Version difference data:
=======

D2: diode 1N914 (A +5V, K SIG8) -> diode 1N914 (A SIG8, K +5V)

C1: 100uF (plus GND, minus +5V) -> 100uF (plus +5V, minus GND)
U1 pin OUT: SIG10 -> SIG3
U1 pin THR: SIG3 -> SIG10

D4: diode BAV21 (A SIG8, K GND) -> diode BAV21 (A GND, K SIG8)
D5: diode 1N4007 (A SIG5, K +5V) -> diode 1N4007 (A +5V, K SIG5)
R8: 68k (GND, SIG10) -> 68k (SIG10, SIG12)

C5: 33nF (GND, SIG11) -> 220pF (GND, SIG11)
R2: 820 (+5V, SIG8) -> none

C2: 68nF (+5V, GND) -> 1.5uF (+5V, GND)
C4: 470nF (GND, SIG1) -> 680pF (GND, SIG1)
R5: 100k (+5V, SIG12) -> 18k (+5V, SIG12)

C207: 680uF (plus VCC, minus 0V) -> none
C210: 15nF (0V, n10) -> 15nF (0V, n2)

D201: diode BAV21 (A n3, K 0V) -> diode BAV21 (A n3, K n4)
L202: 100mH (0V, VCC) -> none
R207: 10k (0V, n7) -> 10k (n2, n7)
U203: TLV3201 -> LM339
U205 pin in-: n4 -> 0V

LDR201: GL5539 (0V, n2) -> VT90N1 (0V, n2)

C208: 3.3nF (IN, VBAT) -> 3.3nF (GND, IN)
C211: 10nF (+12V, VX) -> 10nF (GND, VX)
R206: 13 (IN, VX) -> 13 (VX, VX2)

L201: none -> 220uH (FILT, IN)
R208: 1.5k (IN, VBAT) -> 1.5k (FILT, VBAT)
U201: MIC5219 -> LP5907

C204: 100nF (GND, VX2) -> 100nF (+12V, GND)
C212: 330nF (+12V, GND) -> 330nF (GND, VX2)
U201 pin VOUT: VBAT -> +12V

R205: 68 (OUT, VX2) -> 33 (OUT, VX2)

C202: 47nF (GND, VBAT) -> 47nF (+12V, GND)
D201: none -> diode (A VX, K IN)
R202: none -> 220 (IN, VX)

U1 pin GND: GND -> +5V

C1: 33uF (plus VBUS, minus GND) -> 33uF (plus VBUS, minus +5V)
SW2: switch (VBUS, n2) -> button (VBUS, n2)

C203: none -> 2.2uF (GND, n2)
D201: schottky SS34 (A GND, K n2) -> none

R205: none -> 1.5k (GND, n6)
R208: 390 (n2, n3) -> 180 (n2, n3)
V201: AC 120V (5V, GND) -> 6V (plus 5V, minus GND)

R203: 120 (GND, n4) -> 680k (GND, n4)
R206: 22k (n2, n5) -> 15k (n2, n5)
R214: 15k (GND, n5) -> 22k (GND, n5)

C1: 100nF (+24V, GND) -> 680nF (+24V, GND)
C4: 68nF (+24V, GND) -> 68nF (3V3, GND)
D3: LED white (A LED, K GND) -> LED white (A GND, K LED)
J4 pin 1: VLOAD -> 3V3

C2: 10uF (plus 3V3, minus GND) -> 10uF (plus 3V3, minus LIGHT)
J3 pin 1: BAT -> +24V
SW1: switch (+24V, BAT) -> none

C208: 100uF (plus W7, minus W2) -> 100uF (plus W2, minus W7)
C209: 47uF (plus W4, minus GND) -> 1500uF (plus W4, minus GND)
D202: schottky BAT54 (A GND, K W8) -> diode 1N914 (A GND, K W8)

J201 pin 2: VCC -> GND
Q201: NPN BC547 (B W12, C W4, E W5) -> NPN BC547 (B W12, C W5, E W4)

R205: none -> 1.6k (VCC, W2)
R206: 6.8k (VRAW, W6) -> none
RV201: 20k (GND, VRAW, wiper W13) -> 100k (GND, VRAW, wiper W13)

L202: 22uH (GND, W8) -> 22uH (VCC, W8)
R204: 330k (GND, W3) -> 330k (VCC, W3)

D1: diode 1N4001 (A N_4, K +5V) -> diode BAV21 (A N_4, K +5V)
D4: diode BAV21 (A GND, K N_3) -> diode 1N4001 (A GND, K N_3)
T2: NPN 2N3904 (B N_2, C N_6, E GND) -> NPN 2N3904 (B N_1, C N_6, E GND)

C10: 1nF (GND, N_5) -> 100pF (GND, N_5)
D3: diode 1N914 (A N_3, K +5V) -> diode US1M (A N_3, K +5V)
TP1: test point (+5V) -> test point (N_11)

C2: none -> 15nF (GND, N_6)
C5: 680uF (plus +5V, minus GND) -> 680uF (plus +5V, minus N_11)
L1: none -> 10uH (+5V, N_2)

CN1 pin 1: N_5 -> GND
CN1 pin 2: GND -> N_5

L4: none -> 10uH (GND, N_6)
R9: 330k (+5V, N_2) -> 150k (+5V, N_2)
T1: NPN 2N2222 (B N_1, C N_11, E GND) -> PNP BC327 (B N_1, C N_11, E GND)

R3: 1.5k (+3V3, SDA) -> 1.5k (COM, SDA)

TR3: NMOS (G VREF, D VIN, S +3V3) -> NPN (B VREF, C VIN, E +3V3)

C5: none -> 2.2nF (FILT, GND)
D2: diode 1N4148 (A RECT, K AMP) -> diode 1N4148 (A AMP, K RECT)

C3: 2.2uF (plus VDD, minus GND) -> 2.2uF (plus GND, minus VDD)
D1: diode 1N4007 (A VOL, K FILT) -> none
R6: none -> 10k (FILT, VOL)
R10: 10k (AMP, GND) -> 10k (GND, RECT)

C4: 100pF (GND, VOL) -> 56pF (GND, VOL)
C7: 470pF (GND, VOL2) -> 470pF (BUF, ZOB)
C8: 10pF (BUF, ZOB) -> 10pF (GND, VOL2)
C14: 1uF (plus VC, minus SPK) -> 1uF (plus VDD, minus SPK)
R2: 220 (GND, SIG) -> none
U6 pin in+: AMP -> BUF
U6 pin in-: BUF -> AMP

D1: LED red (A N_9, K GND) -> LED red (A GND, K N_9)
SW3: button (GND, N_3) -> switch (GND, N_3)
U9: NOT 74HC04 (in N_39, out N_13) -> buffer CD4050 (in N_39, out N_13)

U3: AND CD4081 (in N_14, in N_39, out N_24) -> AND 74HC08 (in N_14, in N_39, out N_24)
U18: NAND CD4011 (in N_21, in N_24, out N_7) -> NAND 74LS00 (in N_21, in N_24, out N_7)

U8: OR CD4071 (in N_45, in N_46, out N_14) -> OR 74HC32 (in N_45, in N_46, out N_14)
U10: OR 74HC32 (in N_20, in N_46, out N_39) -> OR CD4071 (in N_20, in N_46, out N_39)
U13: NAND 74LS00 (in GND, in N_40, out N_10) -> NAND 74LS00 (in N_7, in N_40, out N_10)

=======

__Task instructions__:
Transcribe the records above from the line holding "D4: diode BAV21 (A SIG8, K" down to the line holding "L201: none -> 220uH (FILT, IN)", inclusive, without adding anything.

__Answer area__:
D4: diode BAV21 (A SIG8, K GND) -> diode BAV21 (A GND, K SIG8)
D5: diode 1N4007 (A SIG5, K +5V) -> diode 1N4007 (A +5V, K SIG5)
R8: 68k (GND, SIG10) -> 68k (SIG10, SIG12)

C5: 33nF (GND, SIG11) -> 220pF (GND, SIG11)
R2: 820 (+5V, SIG8) -> none

C2: 68nF (+5V, GND) -> 1.5uF (+5V, GND)
C4: 470nF (GND, SIG1) -> 680pF (GND, SIG1)
R5: 100k (+5V, SIG12) -> 18k (+5V, SIG12)

C207: 680uF (plus VCC, minus 0V) -> none
C210: 15nF (0V, n10) -> 15nF (0V, n2)

D201: diode BAV21 (A n3, K 0V) -> diode BAV21 (A n3, K n4)
L202: 100mH (0V, VCC) -> none
R207: 10k (0V, n7) -> 10k (n2, n7)
U203: TLV3201 -> LM339
U205 pin in-: n4 -> 0V

LDR201: GL5539 (0V, n2) -> VT90N1 (0V, n2)

C208: 3.3nF (IN, VBAT) -> 3.3nF (GND, IN)
C211: 10nF (+12V, VX) -> 10nF (GND, VX)
R206: 13 (IN, VX) -> 13 (VX, VX2)

L201: none -> 220uH (FILT, IN)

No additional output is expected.